**Work request:** The lines to repeat are those below from the one containing "camera: 110 degrees left, 10 degrees down" down to the one containing "(383, 214) = (154, 265): green", both included; reproduce them exactly and nothing else.

**Listed entries:**
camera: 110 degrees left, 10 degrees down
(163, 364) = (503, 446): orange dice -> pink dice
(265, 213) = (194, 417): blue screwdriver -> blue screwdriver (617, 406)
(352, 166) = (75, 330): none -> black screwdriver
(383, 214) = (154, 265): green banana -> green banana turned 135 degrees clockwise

---

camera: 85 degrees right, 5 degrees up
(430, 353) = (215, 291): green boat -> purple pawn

* * *

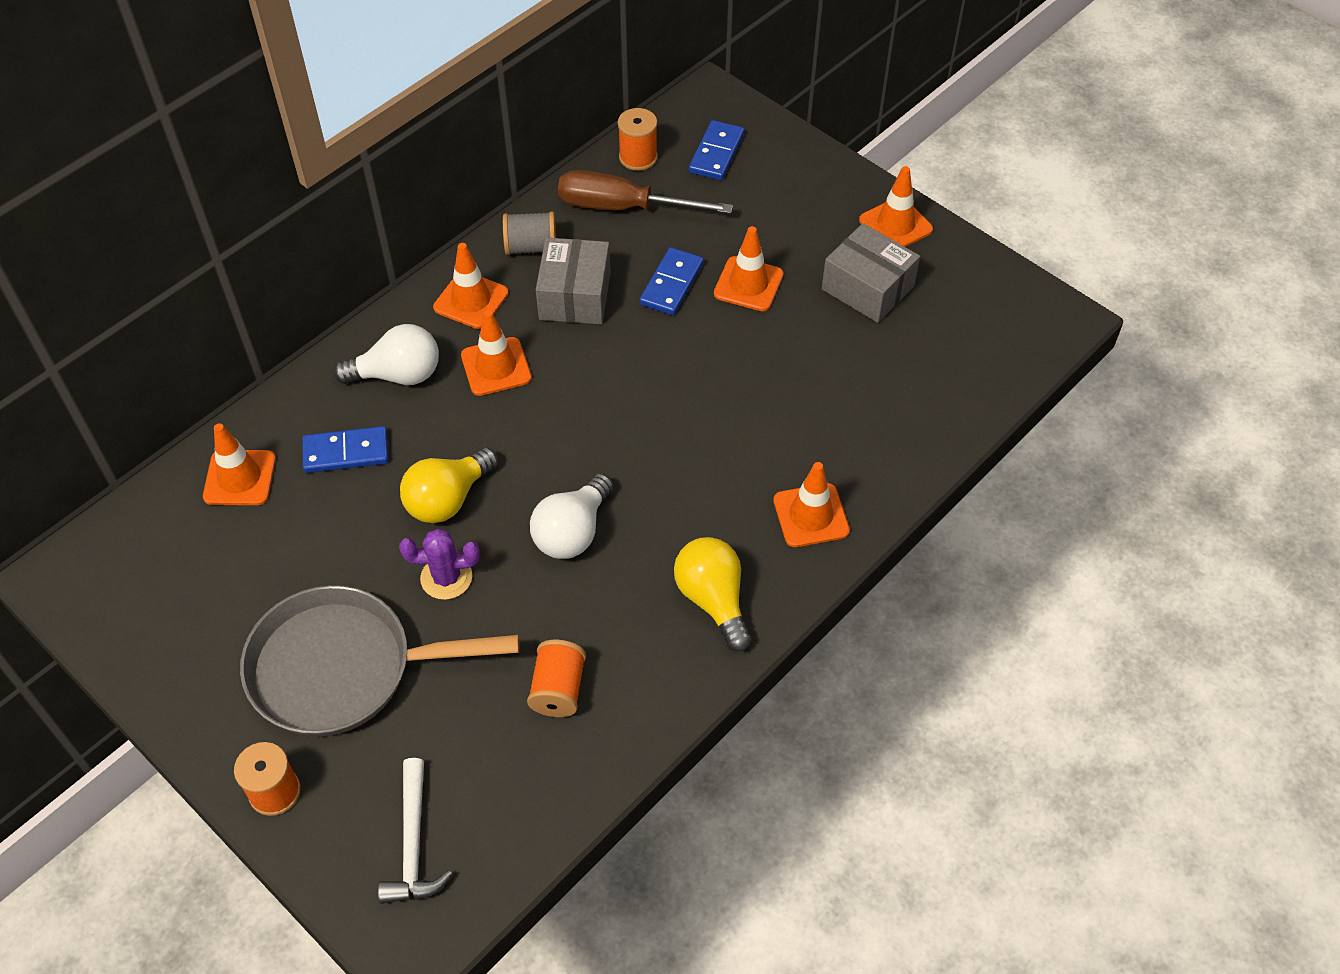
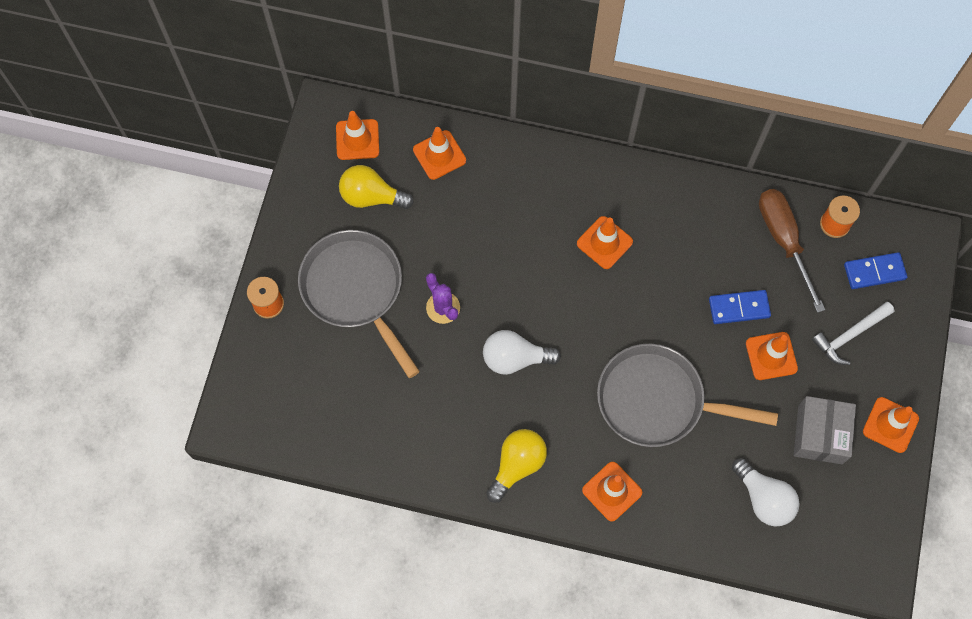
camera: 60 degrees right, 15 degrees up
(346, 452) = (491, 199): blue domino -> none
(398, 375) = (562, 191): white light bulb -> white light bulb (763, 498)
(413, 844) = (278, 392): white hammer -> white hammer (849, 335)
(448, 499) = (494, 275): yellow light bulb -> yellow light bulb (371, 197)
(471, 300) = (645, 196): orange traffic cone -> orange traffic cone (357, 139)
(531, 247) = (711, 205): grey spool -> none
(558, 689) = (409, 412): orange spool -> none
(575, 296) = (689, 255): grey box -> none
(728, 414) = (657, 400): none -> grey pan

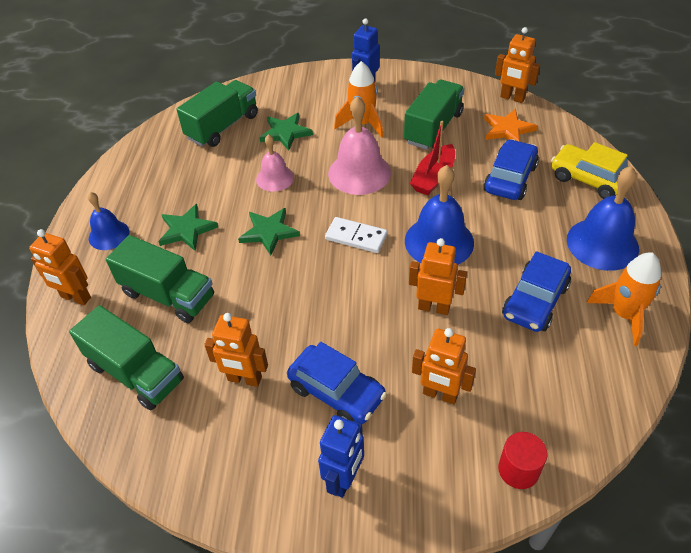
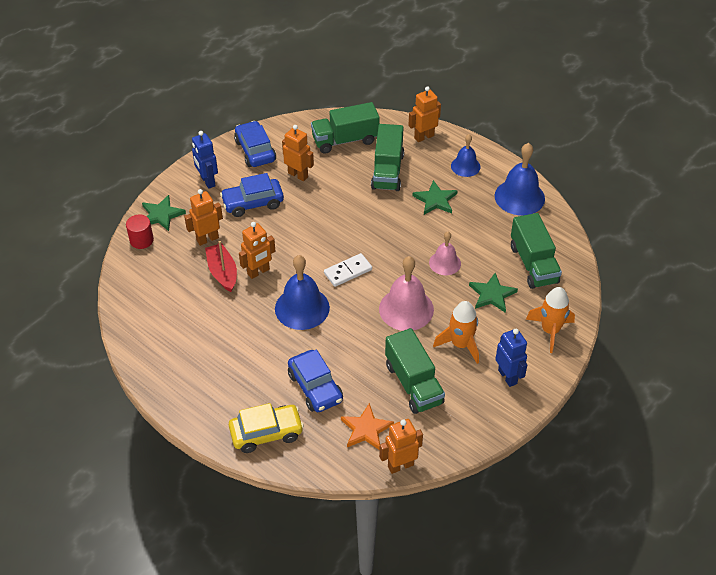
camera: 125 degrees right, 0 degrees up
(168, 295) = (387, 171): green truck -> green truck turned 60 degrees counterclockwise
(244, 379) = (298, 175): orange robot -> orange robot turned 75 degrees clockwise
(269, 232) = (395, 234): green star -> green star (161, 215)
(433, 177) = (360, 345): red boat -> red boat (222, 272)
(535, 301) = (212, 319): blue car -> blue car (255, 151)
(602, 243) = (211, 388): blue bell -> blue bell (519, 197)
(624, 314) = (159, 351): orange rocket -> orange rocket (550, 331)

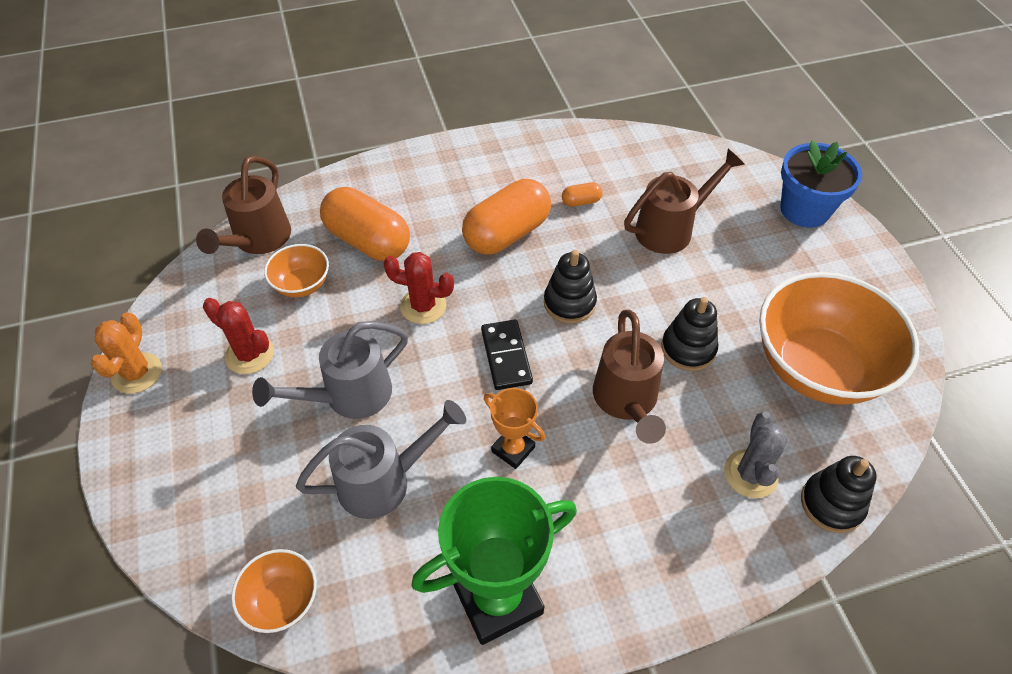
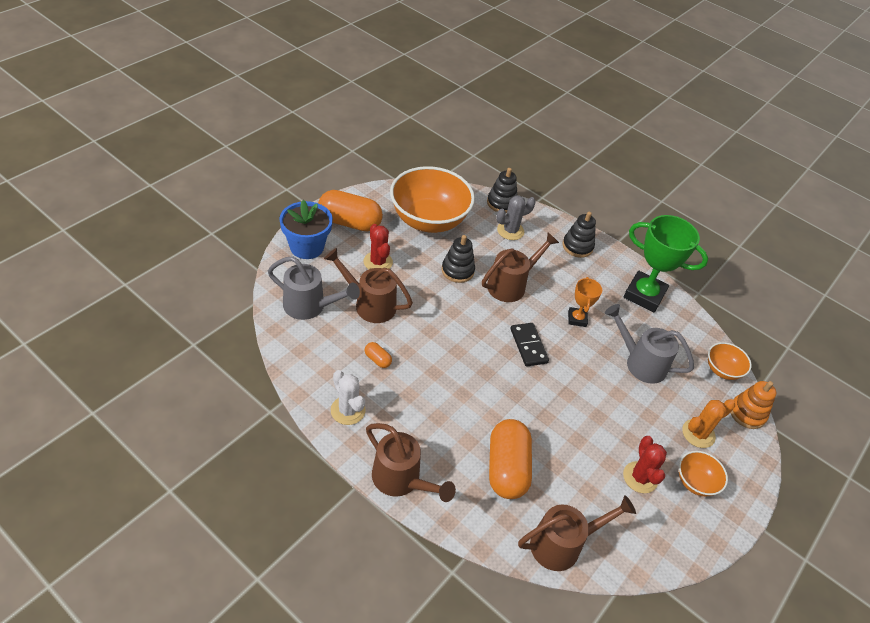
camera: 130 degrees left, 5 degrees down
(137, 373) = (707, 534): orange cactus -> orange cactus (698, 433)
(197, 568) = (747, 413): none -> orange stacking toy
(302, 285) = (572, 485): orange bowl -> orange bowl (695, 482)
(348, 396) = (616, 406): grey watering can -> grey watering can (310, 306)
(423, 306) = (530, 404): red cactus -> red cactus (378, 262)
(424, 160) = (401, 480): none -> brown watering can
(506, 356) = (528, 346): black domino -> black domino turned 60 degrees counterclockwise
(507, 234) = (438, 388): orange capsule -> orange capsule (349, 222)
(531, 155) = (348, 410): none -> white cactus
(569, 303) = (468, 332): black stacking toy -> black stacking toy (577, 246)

**Expected answer:**
camera: 110 degrees left, 10 degrees down
(163, 364) = (503, 446): orange dice -> pink dice
(265, 213) = (194, 417): blue screwdriver -> blue screwdriver (617, 406)
(352, 166) = (75, 330): none -> black screwdriver
(383, 214) = (154, 265): green banana -> green banana turned 135 degrees clockwise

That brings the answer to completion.